→ Task instructions
Give back the whole listing exactly as written, pictures excluded.
□ □ □ □ □ □ □
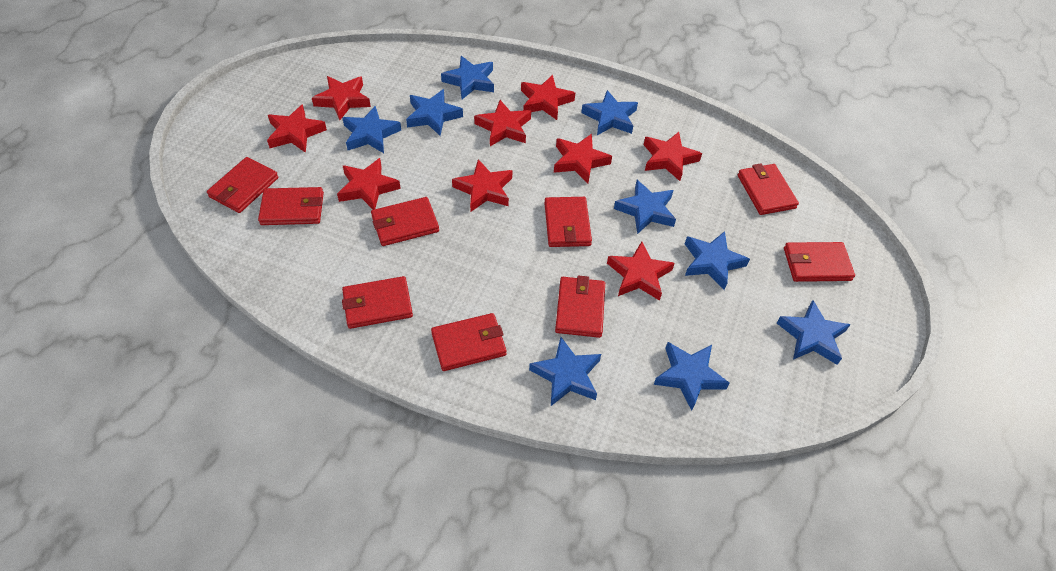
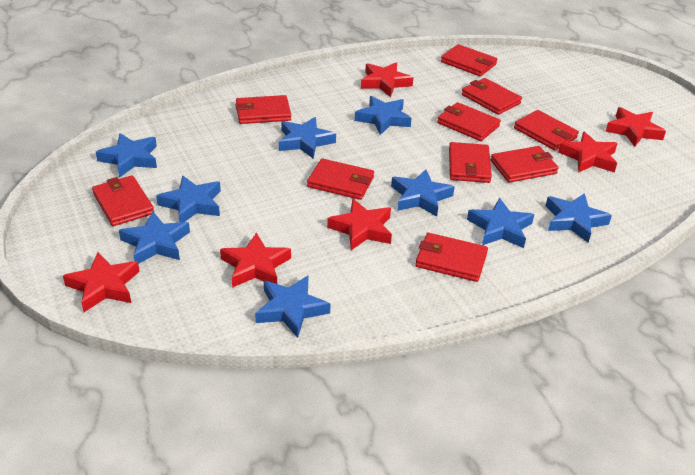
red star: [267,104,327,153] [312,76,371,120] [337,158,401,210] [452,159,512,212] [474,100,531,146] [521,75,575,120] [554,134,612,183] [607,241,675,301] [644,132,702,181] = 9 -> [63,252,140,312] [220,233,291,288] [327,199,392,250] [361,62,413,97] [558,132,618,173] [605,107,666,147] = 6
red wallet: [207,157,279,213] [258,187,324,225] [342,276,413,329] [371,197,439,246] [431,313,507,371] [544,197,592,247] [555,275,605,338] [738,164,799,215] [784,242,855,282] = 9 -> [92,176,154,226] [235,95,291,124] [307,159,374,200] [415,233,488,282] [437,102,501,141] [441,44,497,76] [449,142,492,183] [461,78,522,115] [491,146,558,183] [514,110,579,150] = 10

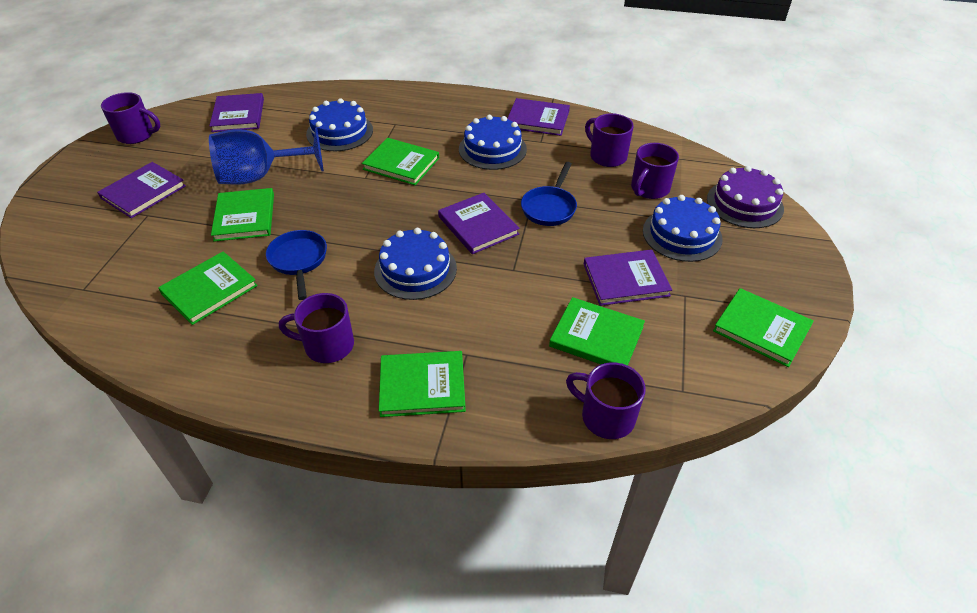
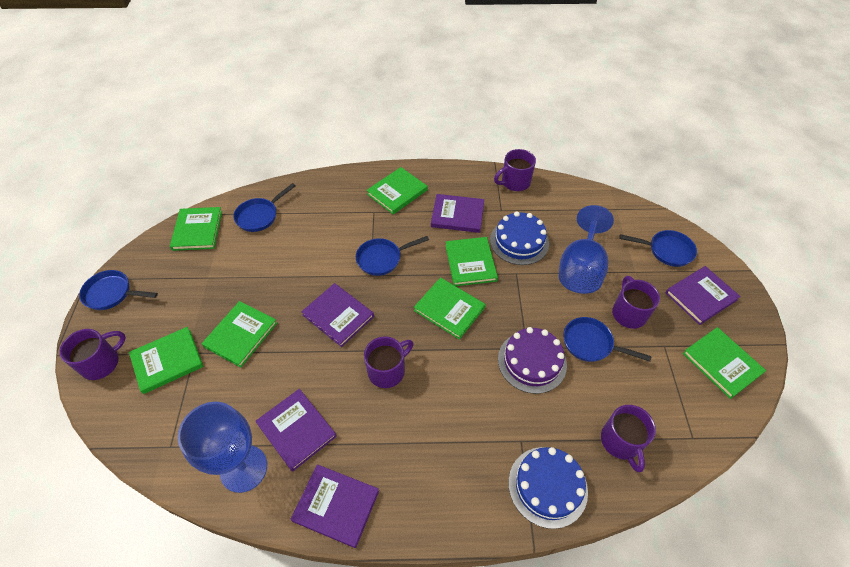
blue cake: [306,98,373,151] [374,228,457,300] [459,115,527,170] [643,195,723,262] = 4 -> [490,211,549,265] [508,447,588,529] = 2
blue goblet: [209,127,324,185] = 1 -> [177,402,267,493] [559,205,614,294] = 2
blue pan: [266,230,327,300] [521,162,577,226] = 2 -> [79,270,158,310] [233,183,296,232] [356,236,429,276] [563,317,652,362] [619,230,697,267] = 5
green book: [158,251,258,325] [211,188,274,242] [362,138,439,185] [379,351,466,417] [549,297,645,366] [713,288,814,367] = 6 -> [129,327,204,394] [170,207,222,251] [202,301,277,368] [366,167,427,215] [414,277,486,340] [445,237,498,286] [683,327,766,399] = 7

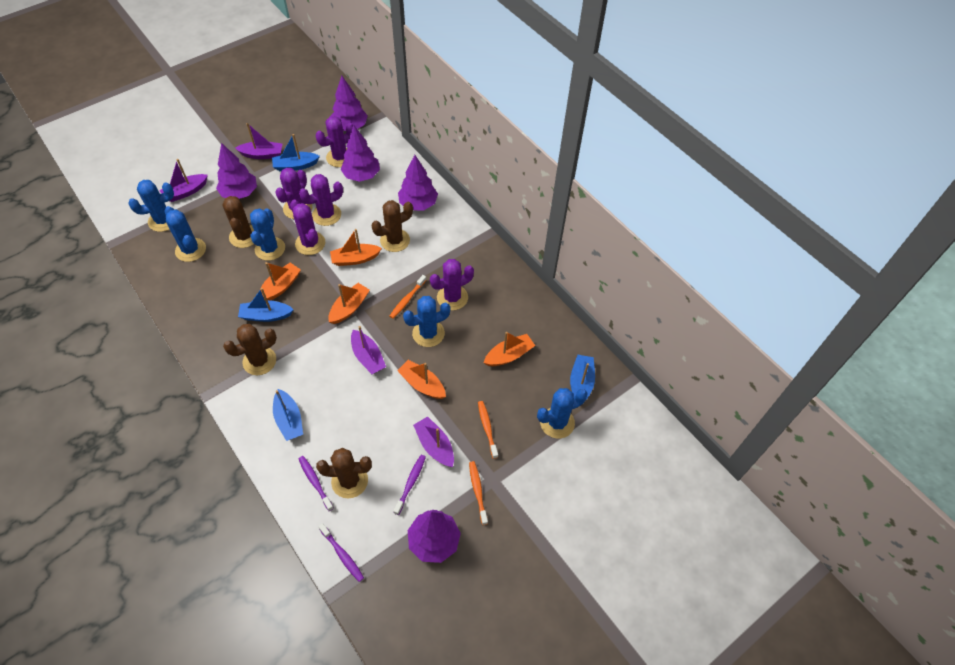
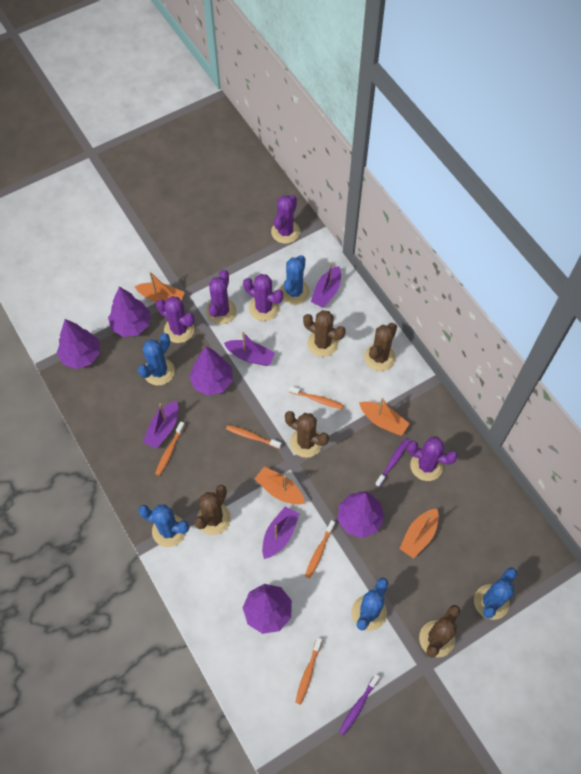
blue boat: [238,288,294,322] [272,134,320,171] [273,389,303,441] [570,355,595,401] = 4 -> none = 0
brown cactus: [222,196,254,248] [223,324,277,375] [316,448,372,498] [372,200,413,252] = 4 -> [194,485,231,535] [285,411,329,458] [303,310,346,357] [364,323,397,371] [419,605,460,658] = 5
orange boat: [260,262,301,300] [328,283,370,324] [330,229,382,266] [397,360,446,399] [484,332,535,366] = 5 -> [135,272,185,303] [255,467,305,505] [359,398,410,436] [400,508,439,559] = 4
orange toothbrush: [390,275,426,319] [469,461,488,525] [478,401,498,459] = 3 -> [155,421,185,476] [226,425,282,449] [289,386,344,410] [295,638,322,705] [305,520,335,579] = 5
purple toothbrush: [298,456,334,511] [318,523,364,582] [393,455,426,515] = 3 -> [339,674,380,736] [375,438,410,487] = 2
□ □ □ □ □ □ □
→ Output for this task
red star: [267,104,327,153] [312,76,371,120] [337,158,401,210] [452,159,512,212] [474,100,531,146] [521,75,575,120] [554,134,612,183] [607,241,675,301] [644,132,702,181] = 9 -> [63,252,140,312] [220,233,291,288] [327,199,392,250] [361,62,413,97] [558,132,618,173] [605,107,666,147] = 6
red wallet: [207,157,279,213] [258,187,324,225] [342,276,413,329] [371,197,439,246] [431,313,507,371] [544,197,592,247] [555,275,605,338] [738,164,799,215] [784,242,855,282] = 9 -> [92,176,154,226] [235,95,291,124] [307,159,374,200] [415,233,488,282] [437,102,501,141] [441,44,497,76] [449,142,492,183] [461,78,522,115] [491,146,558,183] [514,110,579,150] = 10

blue cake: [306,98,373,151] [374,228,457,300] [459,115,527,170] [643,195,723,262] = 4 -> [490,211,549,265] [508,447,588,529] = 2
blue goblet: [209,127,324,185] = 1 -> [177,402,267,493] [559,205,614,294] = 2
blue pan: [266,230,327,300] [521,162,577,226] = 2 -> [79,270,158,310] [233,183,296,232] [356,236,429,276] [563,317,652,362] [619,230,697,267] = 5
green book: [158,251,258,325] [211,188,274,242] [362,138,439,185] [379,351,466,417] [549,297,645,366] [713,288,814,367] = 6 -> [129,327,204,394] [170,207,222,251] [202,301,277,368] [366,167,427,215] [414,277,486,340] [445,237,498,286] [683,327,766,399] = 7

blue boat: [238,288,294,322] [272,134,320,171] [273,389,303,441] [570,355,595,401] = 4 -> none = 0
brown cactus: [222,196,254,248] [223,324,277,375] [316,448,372,498] [372,200,413,252] = 4 -> [194,485,231,535] [285,411,329,458] [303,310,346,357] [364,323,397,371] [419,605,460,658] = 5
orange boat: [260,262,301,300] [328,283,370,324] [330,229,382,266] [397,360,446,399] [484,332,535,366] = 5 -> [135,272,185,303] [255,467,305,505] [359,398,410,436] [400,508,439,559] = 4
orange toothbrush: [390,275,426,319] [469,461,488,525] [478,401,498,459] = 3 -> [155,421,185,476] [226,425,282,449] [289,386,344,410] [295,638,322,705] [305,520,335,579] = 5
purple toothbrush: [298,456,334,511] [318,523,364,582] [393,455,426,515] = 3 -> [339,674,380,736] [375,438,410,487] = 2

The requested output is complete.